> **WORK REQUEST**
Could you output each line below precisely as it stands, without the images?

** RECORDS SHOWN follows **

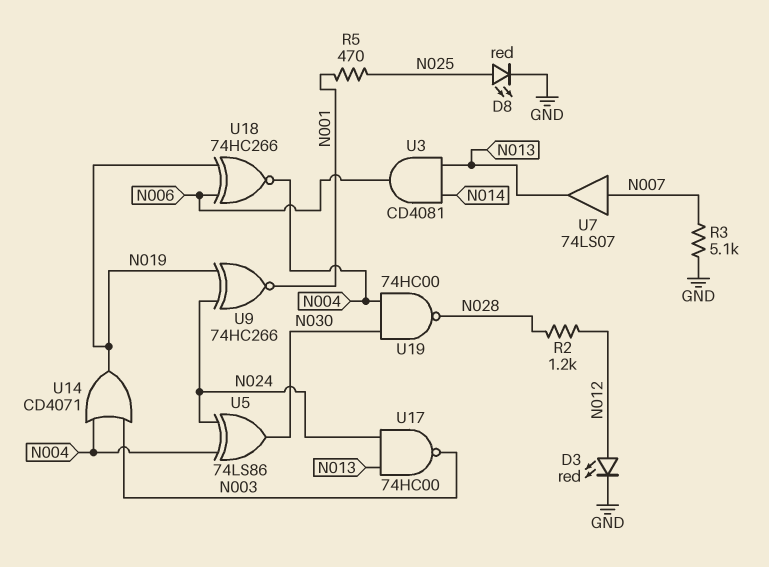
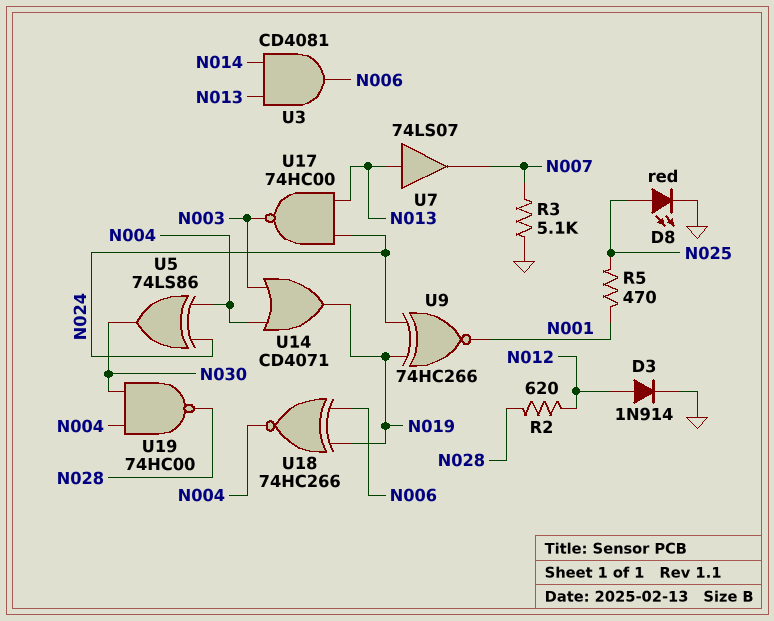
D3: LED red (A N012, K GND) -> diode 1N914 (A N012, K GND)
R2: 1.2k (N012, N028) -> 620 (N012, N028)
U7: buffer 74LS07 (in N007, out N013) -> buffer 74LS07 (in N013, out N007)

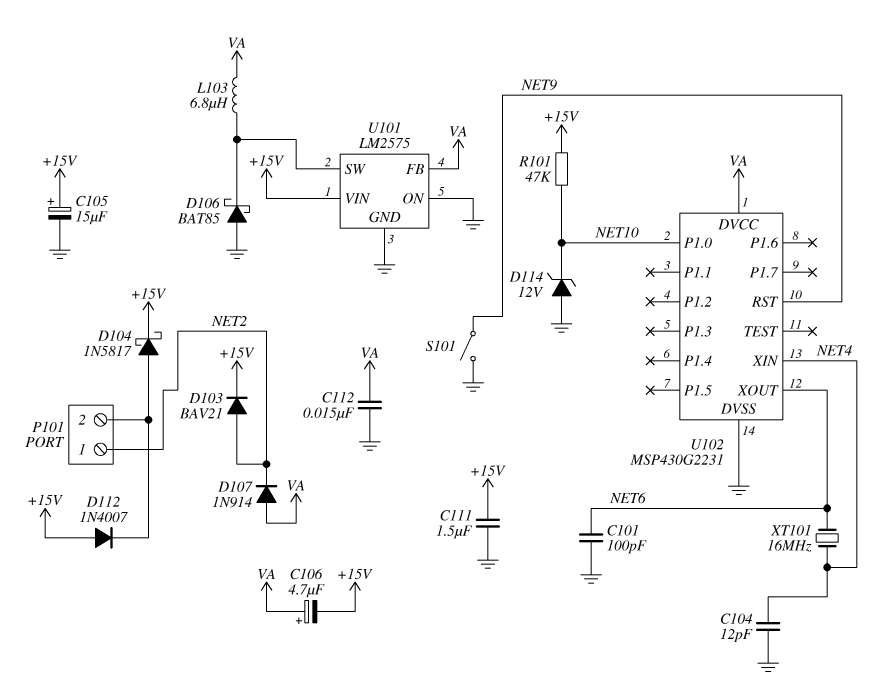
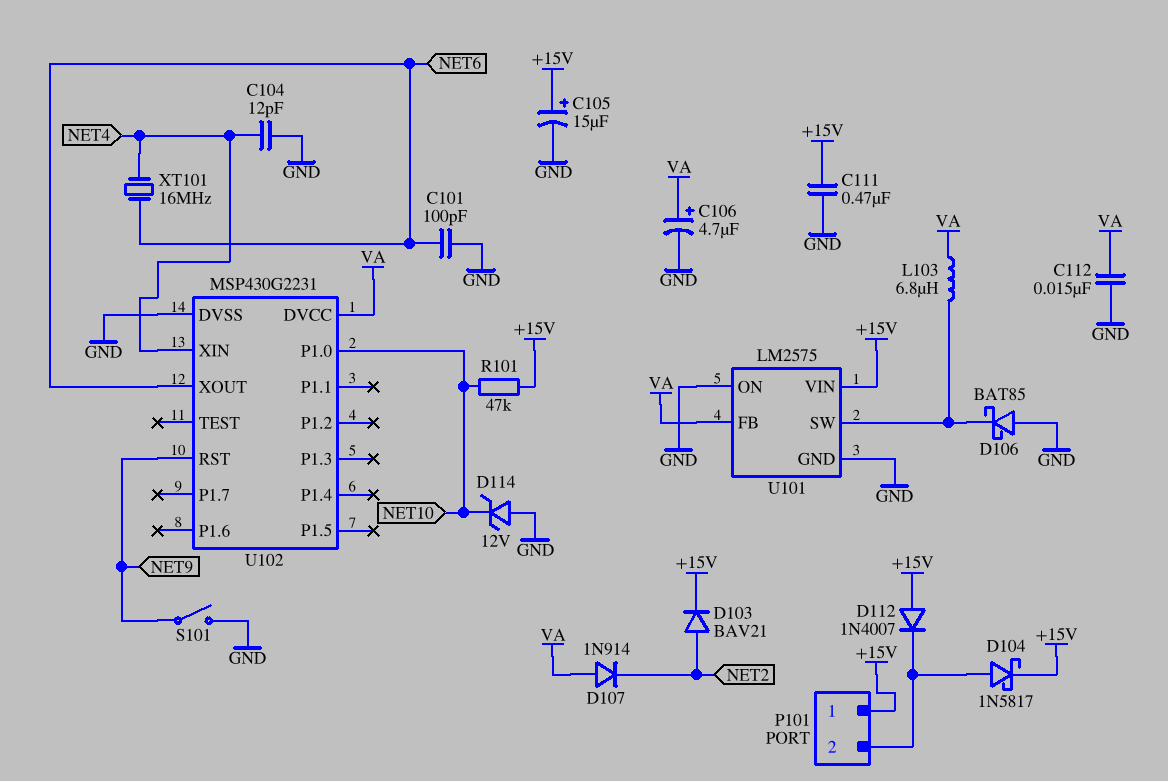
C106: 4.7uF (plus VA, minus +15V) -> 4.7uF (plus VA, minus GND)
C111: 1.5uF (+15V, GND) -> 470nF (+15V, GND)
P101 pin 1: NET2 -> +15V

** End of RECORDS SHOWN **

> **OUTPUT OF THE EXERCISE**
D3: LED red (A N012, K GND) -> diode 1N914 (A N012, K GND)
R2: 1.2k (N012, N028) -> 620 (N012, N028)
U7: buffer 74LS07 (in N007, out N013) -> buffer 74LS07 (in N013, out N007)

C106: 4.7uF (plus VA, minus +15V) -> 4.7uF (plus VA, minus GND)
C111: 1.5uF (+15V, GND) -> 470nF (+15V, GND)
P101 pin 1: NET2 -> +15V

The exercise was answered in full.